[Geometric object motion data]
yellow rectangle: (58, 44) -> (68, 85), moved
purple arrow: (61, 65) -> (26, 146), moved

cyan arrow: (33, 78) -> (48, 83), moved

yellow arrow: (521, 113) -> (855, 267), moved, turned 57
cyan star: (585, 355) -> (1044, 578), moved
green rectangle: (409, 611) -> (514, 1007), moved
---
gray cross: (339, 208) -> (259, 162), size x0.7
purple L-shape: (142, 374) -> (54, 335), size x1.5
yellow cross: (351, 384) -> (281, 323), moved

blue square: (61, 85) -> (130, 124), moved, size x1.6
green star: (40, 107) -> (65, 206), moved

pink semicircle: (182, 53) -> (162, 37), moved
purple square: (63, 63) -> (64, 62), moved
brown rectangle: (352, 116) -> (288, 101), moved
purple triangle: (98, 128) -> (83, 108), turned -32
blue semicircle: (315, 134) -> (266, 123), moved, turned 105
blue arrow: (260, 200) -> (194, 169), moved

**ABOUT THIS TASK:** Your task is to restate, word for word, only those lines above that fall between the line holding "cyan star: (585, 355) -> (1044, 578), moved" and the line holding "green rectangle: (409, 611)", inclusive.

**SOLUTION FOR THIS EXERCISE:**
cyan star: (585, 355) -> (1044, 578), moved
green rectangle: (409, 611) -> (514, 1007), moved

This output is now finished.